Segment Start: Information supplied

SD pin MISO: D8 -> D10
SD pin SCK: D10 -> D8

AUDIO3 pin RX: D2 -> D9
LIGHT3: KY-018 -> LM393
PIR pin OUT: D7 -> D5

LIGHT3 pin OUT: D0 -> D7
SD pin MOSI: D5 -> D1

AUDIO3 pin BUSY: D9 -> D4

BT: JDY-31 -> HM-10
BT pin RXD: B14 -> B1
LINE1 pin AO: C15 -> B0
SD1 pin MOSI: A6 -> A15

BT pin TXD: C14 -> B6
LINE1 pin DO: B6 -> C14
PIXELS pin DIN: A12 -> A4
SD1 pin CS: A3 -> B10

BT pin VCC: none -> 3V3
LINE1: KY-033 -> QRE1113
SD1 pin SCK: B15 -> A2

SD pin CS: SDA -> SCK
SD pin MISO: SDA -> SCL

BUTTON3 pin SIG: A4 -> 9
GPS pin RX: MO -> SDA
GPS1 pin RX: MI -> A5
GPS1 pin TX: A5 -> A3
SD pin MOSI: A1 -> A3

Segment End: Information supplied

What is being asked
Each line above with the string "MOSI" in it should be located and copied.

Answer for the task
SD pin MOSI: D5 -> D1
SD1 pin MOSI: A6 -> A15
SD pin MOSI: A1 -> A3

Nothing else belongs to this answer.